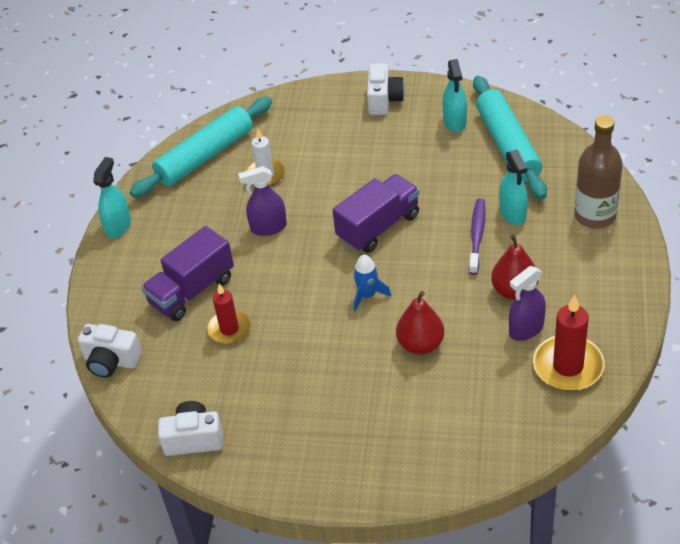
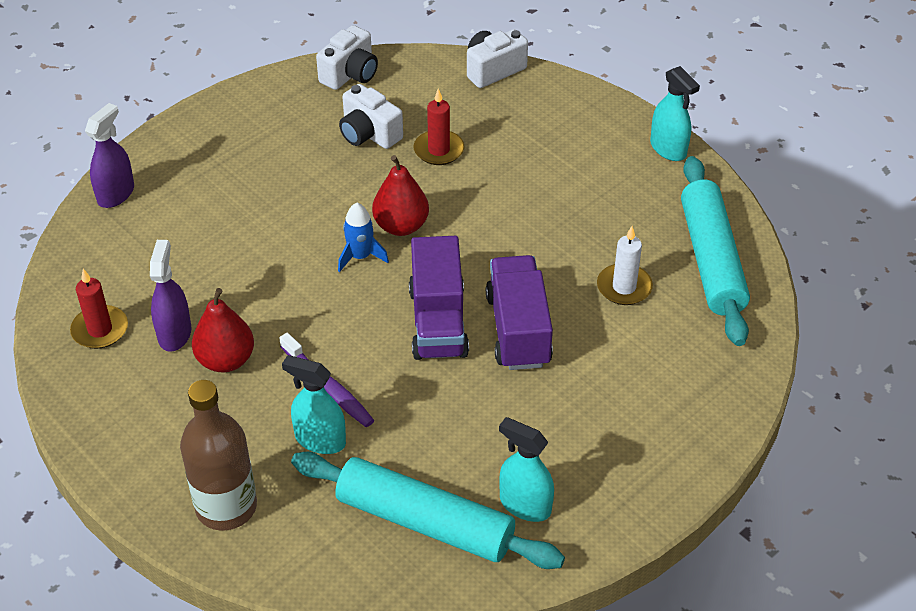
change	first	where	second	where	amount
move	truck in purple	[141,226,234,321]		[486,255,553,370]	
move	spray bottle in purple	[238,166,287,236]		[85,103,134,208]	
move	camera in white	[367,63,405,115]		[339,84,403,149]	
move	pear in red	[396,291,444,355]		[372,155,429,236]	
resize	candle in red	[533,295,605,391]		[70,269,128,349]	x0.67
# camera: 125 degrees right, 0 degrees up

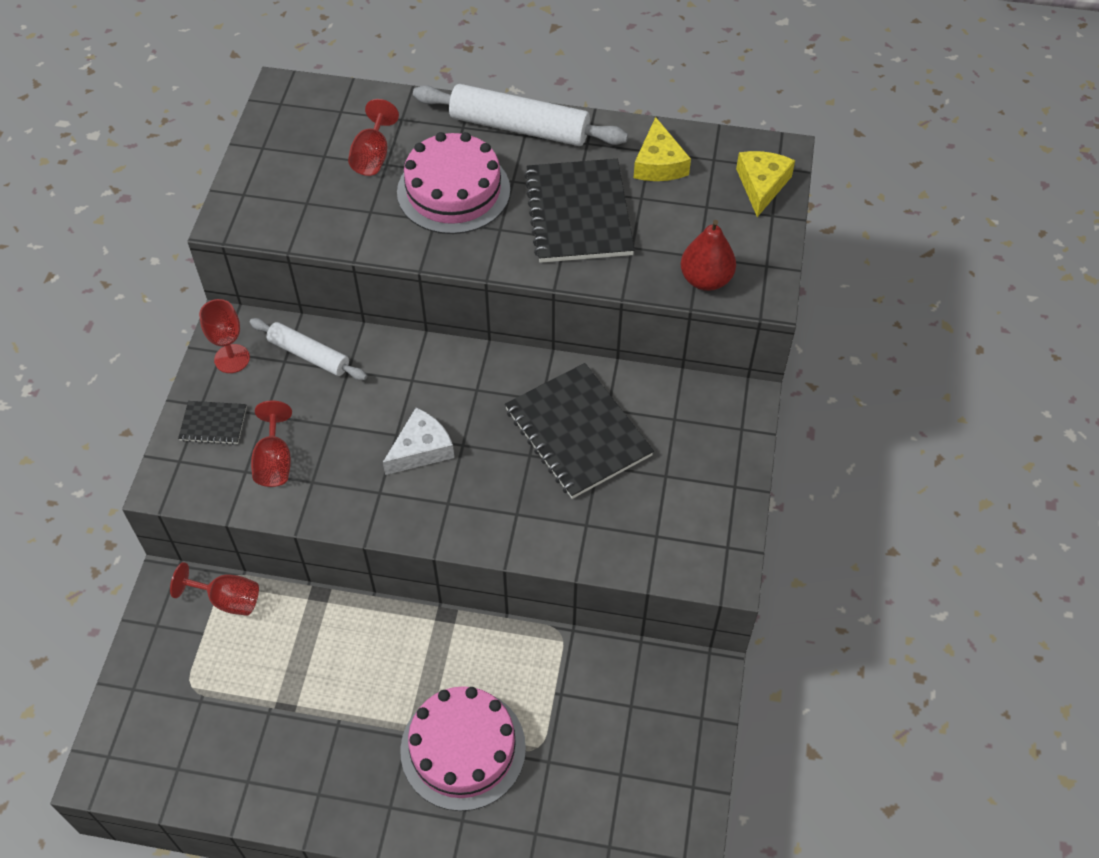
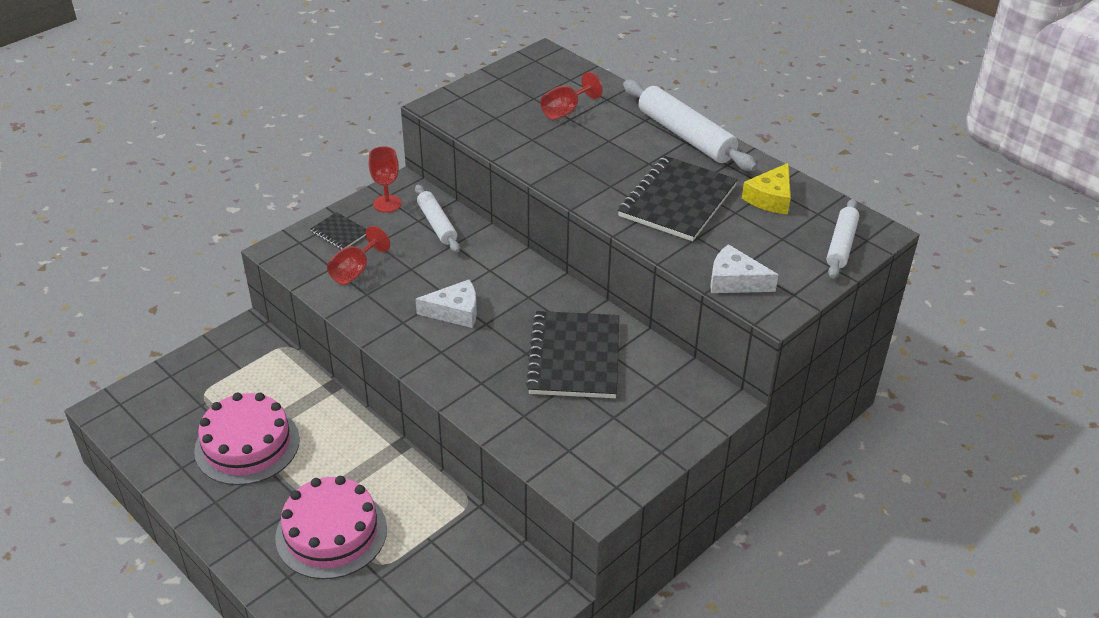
change	first	where	second	where	amount
delete	goblet in red	[170,562,259,616]			
move	cake in pink	[397,132,510,234]		[194,393,300,485]	
replace	pear in red	[681,220,736,291]	cheese in white	[710,244,778,293]	
replace	cheese in yellow	[736,151,795,217]	rolling pin in white	[827,199,859,278]	
# camera: 35 degrees right, 15 degrees down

##############################

**What the task requires**
The records above are to be copied exactly, without their pictures.

**Task answer**
change	first	where	second	where	amount
move	truck in purple	[141,226,234,321]		[486,255,553,370]	
move	spray bottle in purple	[238,166,287,236]		[85,103,134,208]	
move	camera in white	[367,63,405,115]		[339,84,403,149]	
move	pear in red	[396,291,444,355]		[372,155,429,236]	
resize	candle in red	[533,295,605,391]		[70,269,128,349]	x0.67
# camera: 125 degrees right, 0 degrees up

change	first	where	second	where	amount
delete	goblet in red	[170,562,259,616]			
move	cake in pink	[397,132,510,234]		[194,393,300,485]	
replace	pear in red	[681,220,736,291]	cheese in white	[710,244,778,293]	
replace	cheese in yellow	[736,151,795,217]	rolling pin in white	[827,199,859,278]	
# camera: 35 degrees right, 15 degrees down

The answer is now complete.